Dataset entries:
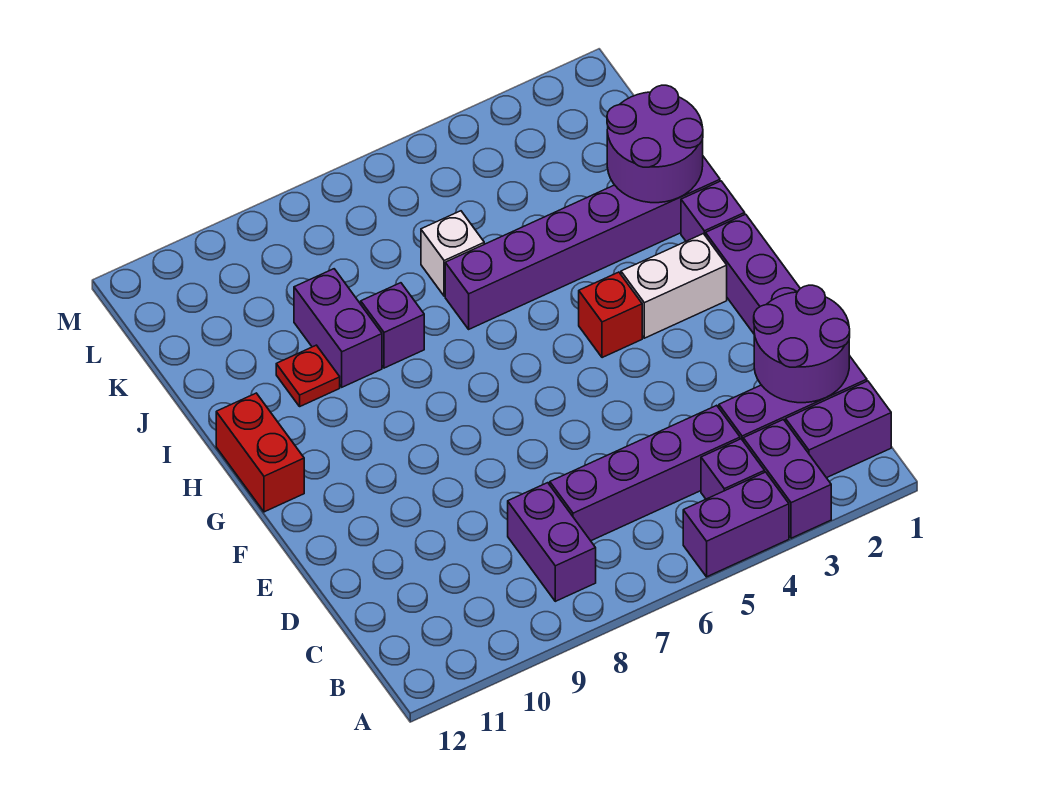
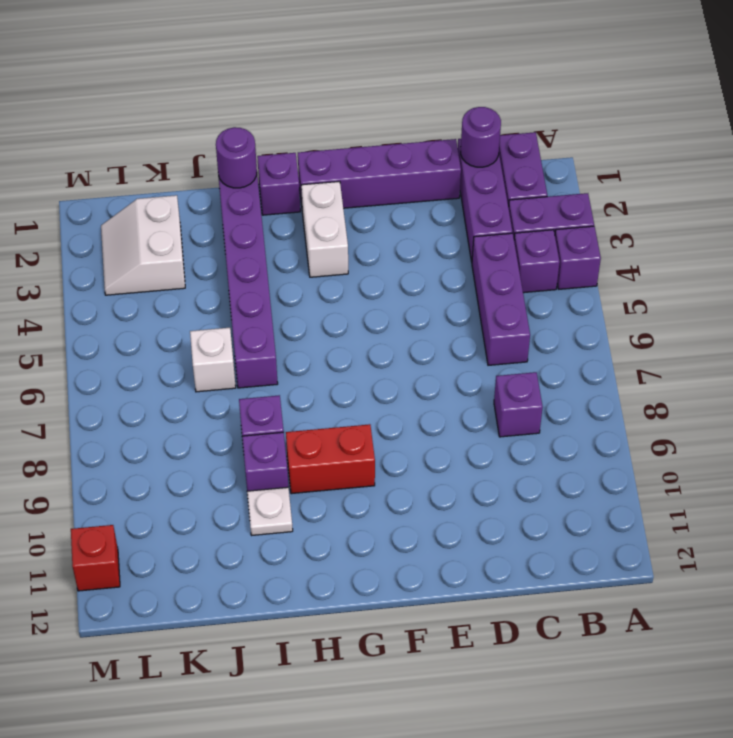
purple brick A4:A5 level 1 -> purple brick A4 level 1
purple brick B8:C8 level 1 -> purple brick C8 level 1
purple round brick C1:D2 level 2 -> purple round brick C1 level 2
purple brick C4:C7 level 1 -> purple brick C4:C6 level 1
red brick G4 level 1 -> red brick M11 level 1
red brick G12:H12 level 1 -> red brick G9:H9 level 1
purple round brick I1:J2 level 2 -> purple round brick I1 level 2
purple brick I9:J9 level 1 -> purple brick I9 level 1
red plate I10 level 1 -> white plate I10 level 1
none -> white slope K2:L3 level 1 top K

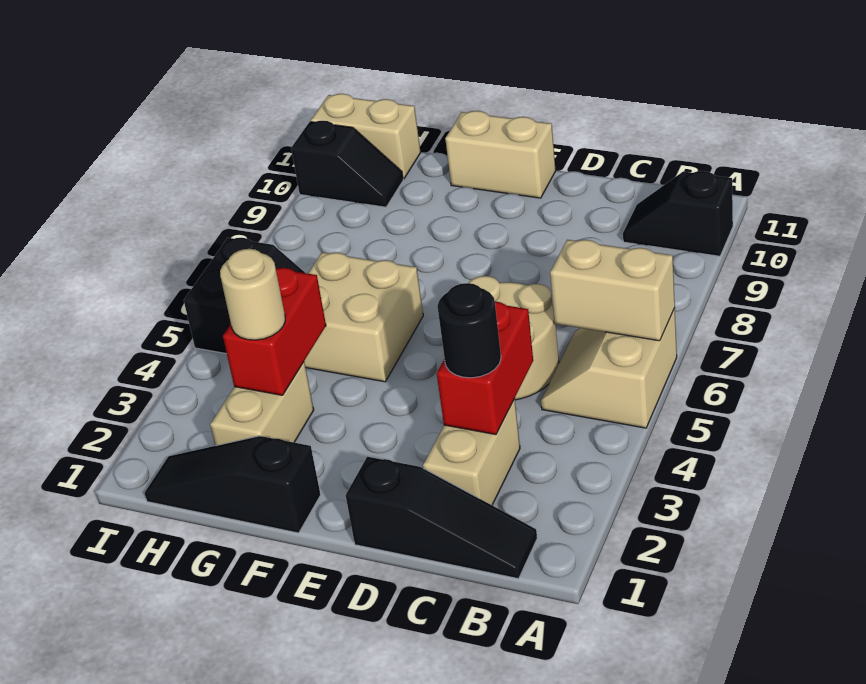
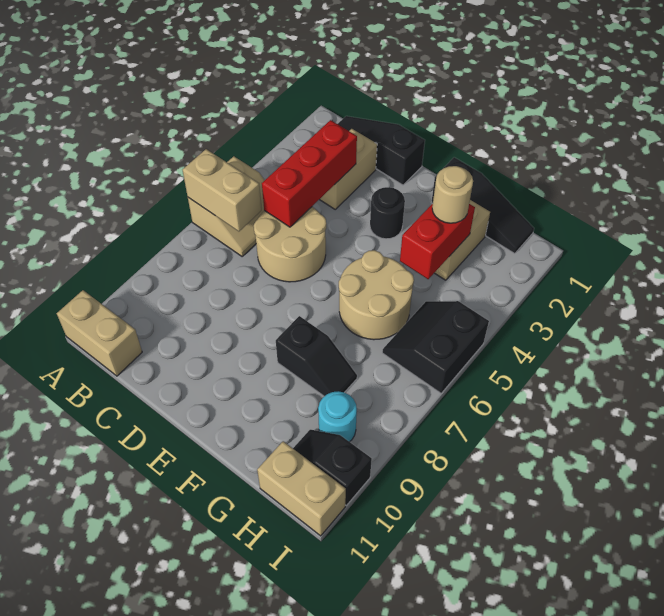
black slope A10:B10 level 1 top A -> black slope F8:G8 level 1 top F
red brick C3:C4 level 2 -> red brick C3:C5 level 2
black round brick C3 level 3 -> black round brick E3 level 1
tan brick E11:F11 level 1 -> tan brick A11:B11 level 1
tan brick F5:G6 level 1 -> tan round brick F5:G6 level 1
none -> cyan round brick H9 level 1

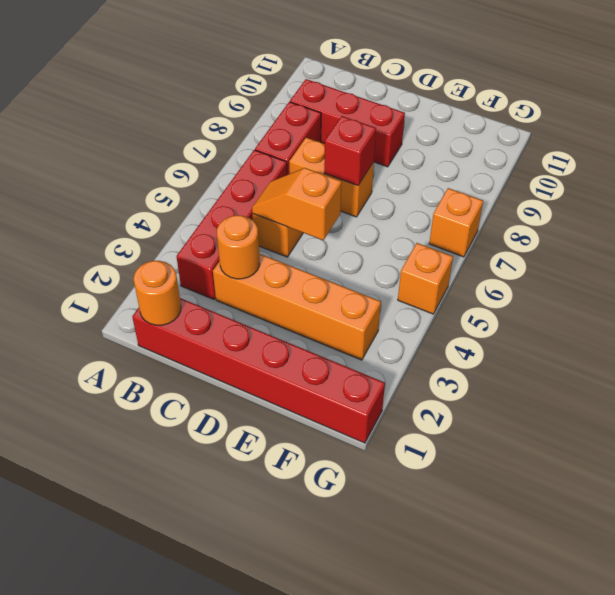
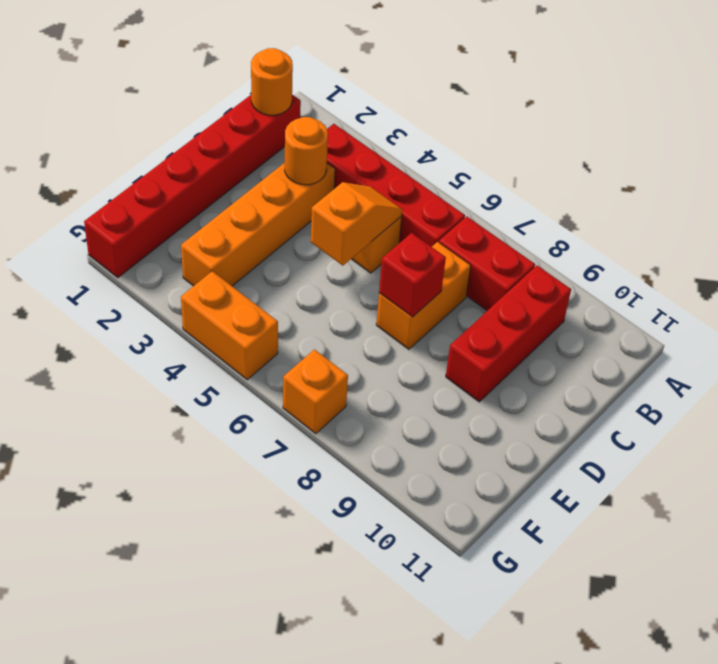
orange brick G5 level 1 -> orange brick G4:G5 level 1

...

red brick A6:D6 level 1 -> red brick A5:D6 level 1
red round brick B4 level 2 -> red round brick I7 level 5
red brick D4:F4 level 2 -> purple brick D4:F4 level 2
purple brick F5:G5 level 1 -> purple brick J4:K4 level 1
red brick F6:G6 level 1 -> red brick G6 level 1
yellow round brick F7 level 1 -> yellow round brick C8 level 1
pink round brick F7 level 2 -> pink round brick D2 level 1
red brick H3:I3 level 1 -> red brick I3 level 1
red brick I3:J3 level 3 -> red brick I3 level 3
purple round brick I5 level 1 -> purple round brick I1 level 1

#### Task statement
Check each line of the records above for "white", and copy those that have it.

#### Worked solution
red plate I10 level 1 -> white plate I10 level 1
none -> white slope K2:L3 level 1 top K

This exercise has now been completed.